> [Task objective] Where the line with "grey spray bottle: 4 -> 1" appears in the records below, start there and transcribe each line exactly through the last.

============================================================

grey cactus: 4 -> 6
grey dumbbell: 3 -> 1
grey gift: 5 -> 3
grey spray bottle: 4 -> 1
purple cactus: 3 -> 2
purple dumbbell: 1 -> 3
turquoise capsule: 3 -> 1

============================================================

> [Result]
grey spray bottle: 4 -> 1
purple cactus: 3 -> 2
purple dumbbell: 1 -> 3
turquoise capsule: 3 -> 1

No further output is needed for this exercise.